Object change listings
-------------------------

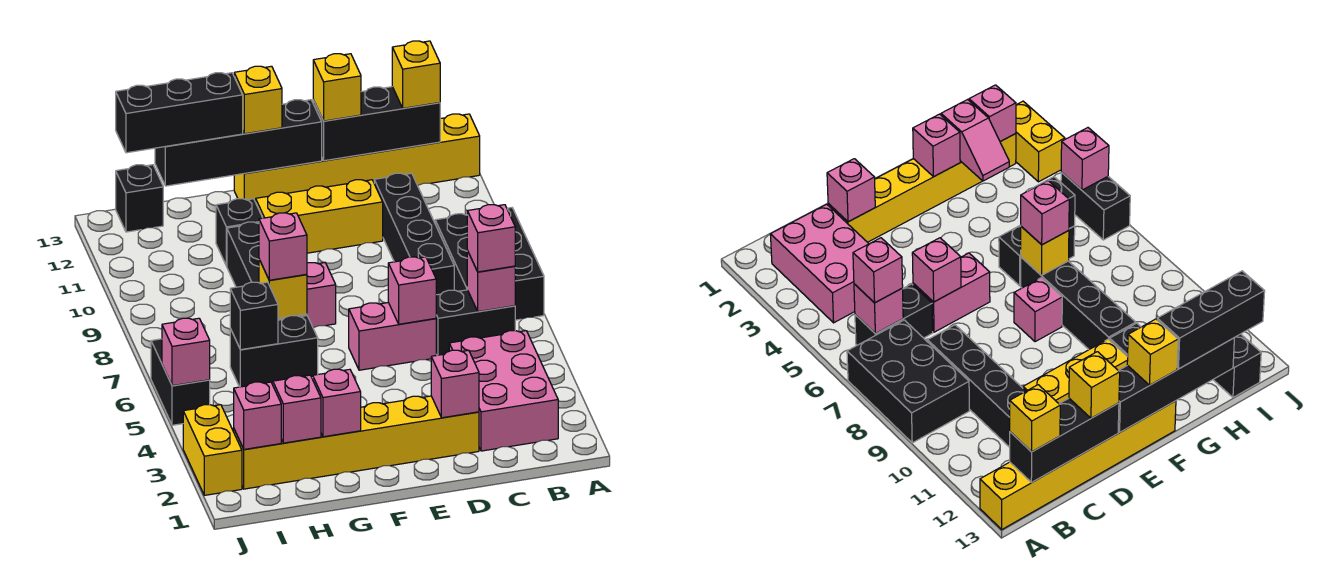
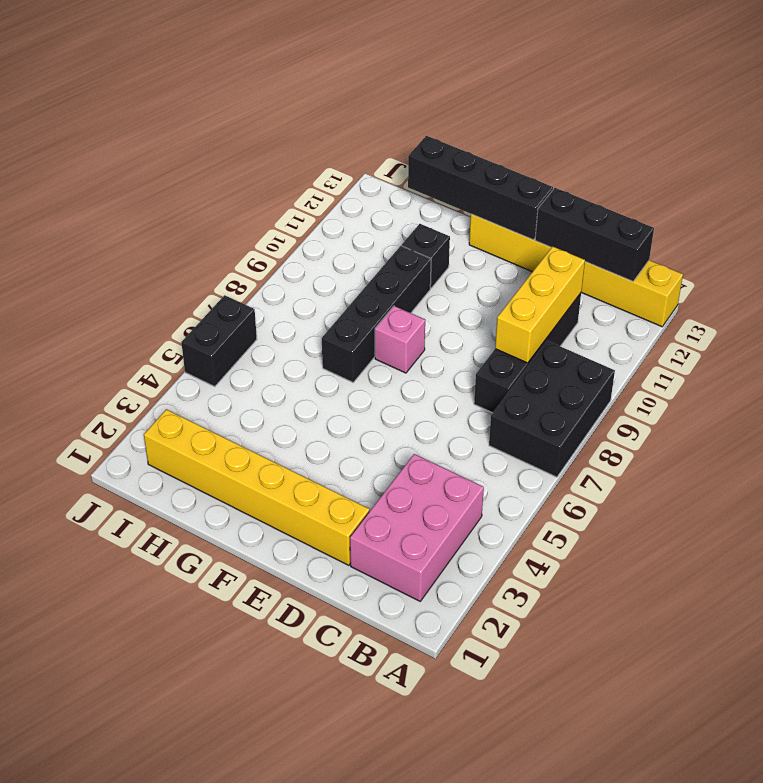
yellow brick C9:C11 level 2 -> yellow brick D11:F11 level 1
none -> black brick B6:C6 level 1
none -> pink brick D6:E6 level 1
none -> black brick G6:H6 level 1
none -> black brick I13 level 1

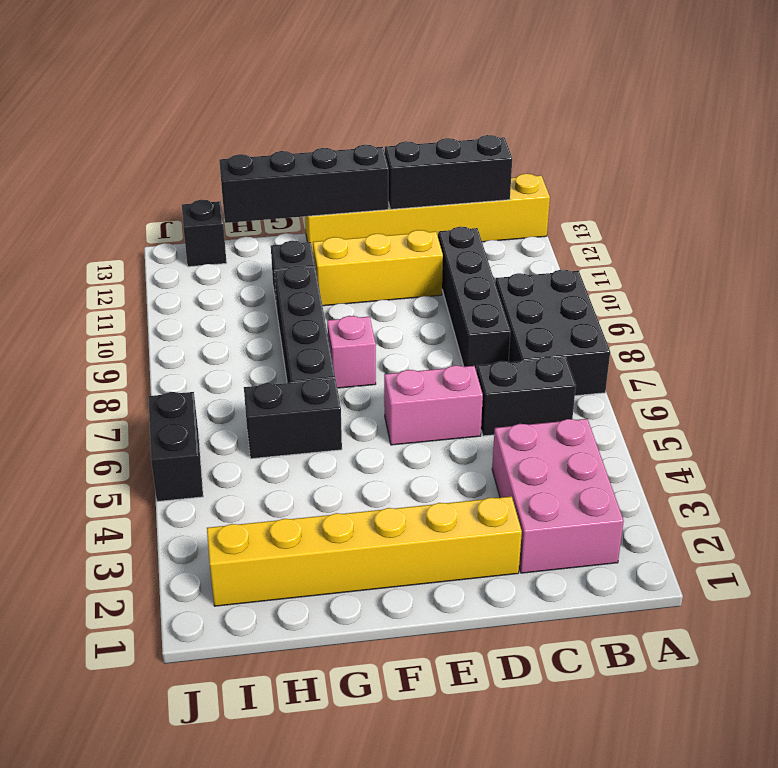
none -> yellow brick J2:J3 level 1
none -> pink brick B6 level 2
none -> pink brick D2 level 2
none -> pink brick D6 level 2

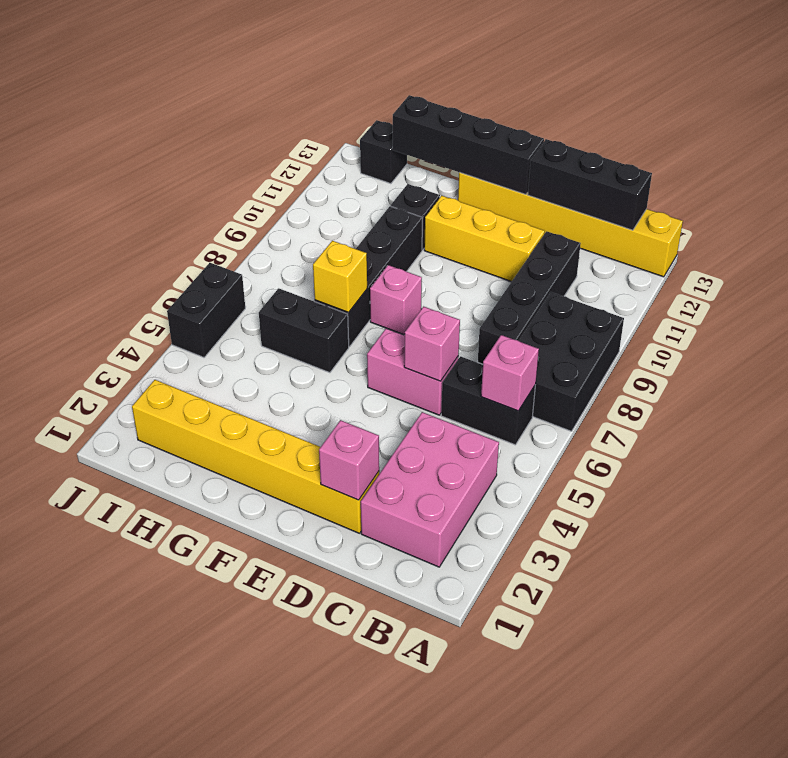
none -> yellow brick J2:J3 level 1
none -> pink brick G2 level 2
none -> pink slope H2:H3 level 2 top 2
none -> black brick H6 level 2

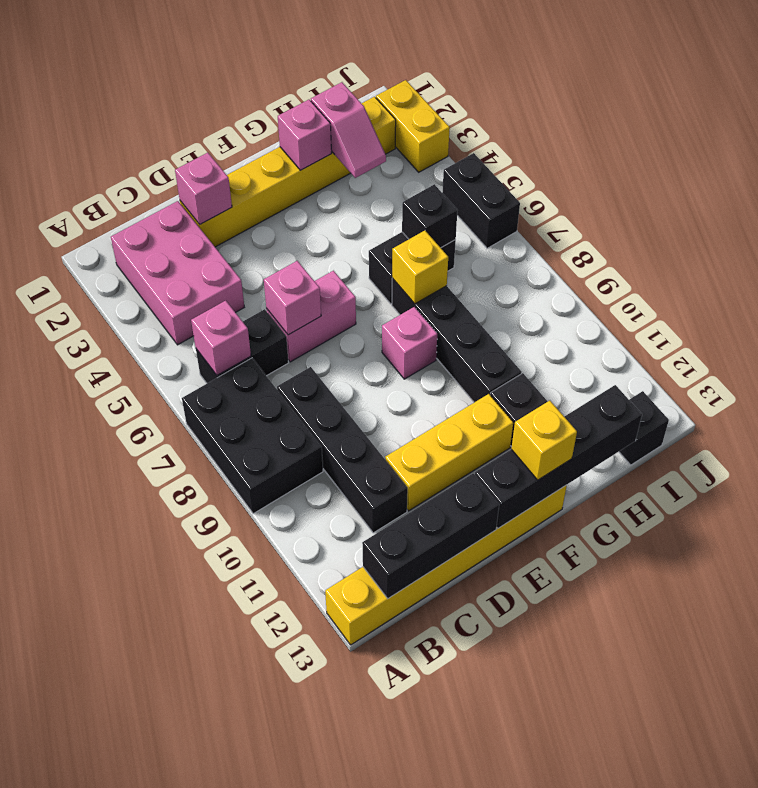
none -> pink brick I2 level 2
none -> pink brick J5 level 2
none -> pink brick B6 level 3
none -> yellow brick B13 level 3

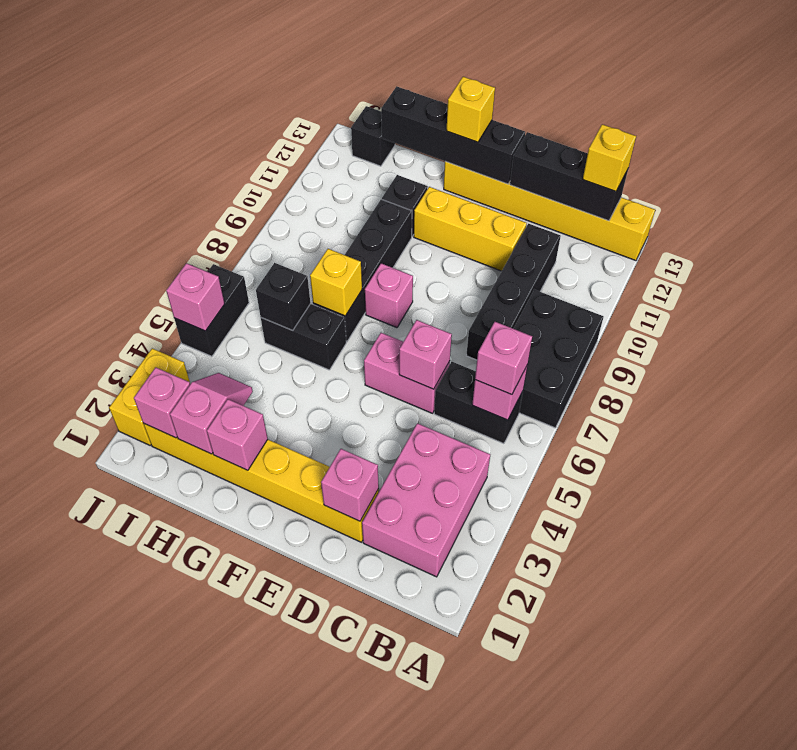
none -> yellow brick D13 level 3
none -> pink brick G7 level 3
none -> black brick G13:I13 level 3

-------------------------

Goal of the exercise: Beginning with the line that contains "none -> pink slope H2:H3 level 2 top 2" and ending with the final line of the entries, every line must be copied exactly; the pictures must not.

Solution below:
none -> pink slope H2:H3 level 2 top 2
none -> black brick H6 level 2

none -> pink brick I2 level 2
none -> pink brick J5 level 2
none -> pink brick B6 level 3
none -> yellow brick B13 level 3

none -> yellow brick D13 level 3
none -> pink brick G7 level 3
none -> black brick G13:I13 level 3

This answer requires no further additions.